>> Start Source material

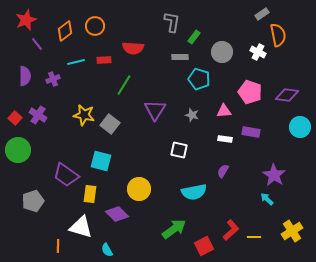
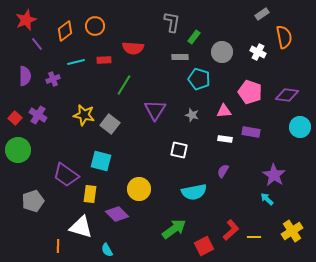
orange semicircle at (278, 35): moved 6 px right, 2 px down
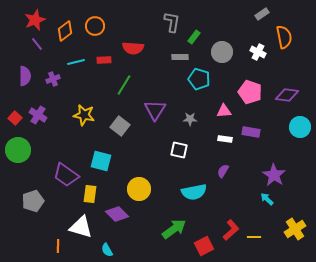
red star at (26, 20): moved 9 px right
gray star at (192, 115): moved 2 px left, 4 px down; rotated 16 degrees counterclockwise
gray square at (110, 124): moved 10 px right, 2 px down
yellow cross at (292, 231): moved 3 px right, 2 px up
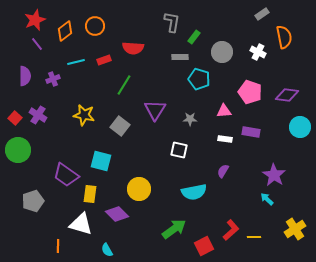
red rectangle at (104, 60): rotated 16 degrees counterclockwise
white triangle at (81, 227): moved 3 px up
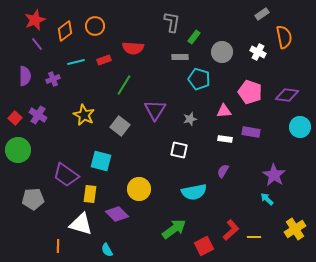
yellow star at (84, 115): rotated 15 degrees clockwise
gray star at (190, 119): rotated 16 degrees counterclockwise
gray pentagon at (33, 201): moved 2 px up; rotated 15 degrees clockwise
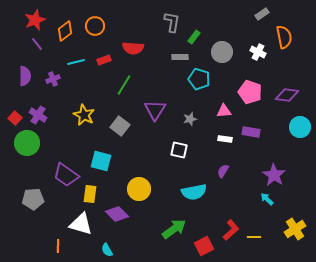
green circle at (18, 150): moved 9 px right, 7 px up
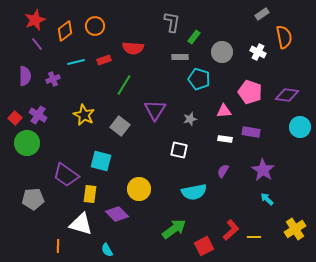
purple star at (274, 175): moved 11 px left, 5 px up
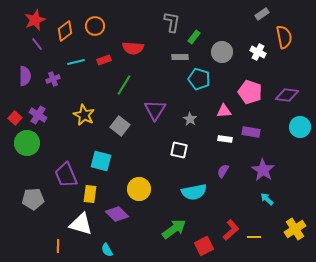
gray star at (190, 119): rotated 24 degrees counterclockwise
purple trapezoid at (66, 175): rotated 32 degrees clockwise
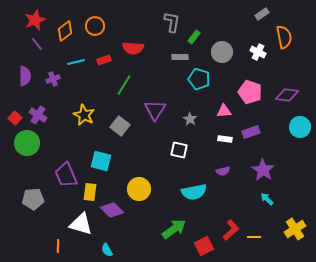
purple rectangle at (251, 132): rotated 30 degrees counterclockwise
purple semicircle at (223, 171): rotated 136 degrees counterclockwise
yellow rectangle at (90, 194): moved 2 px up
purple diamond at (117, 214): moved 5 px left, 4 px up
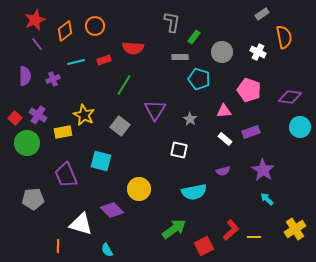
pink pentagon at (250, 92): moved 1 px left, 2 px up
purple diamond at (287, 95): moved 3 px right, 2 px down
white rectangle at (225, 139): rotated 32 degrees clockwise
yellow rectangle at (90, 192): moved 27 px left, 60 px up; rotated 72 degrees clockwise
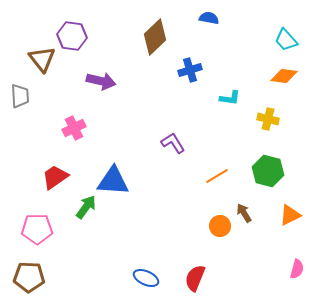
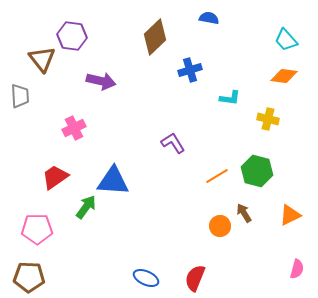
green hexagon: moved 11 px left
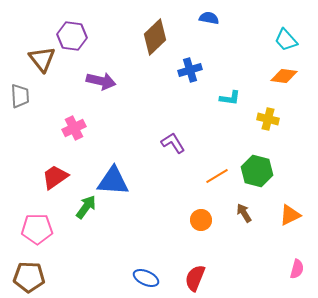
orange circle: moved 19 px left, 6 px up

>> End Source material

* _What the task asks_
Repeat every line of the entries above word for word, leaving out the pictures.

* _Result of this task_
orange semicircle at (278, 35): moved 6 px right, 2 px down
red star at (26, 20): moved 9 px right
gray star at (192, 115): moved 2 px left, 4 px down; rotated 16 degrees counterclockwise
gray square at (110, 124): moved 10 px right, 2 px down
yellow cross at (292, 231): moved 3 px right, 2 px up
red rectangle at (104, 60): rotated 16 degrees counterclockwise
white triangle at (81, 227): moved 3 px up
yellow star at (84, 115): rotated 15 degrees clockwise
gray star at (190, 119): rotated 16 degrees counterclockwise
gray pentagon at (33, 201): moved 2 px up; rotated 15 degrees clockwise
green circle at (18, 150): moved 9 px right, 7 px up
purple star at (274, 175): moved 11 px left, 5 px up
gray star at (190, 119): rotated 24 degrees counterclockwise
purple trapezoid at (66, 175): rotated 32 degrees clockwise
purple rectangle at (251, 132): rotated 30 degrees counterclockwise
purple semicircle at (223, 171): rotated 136 degrees counterclockwise
yellow rectangle at (90, 194): moved 2 px up
purple diamond at (117, 214): moved 5 px left, 4 px up
pink pentagon at (250, 92): moved 1 px left, 2 px up
purple diamond at (287, 95): moved 3 px right, 2 px down
white rectangle at (225, 139): rotated 32 degrees clockwise
yellow rectangle at (90, 192): moved 27 px left, 60 px up; rotated 72 degrees clockwise
green hexagon: moved 11 px left
orange circle: moved 19 px left, 6 px up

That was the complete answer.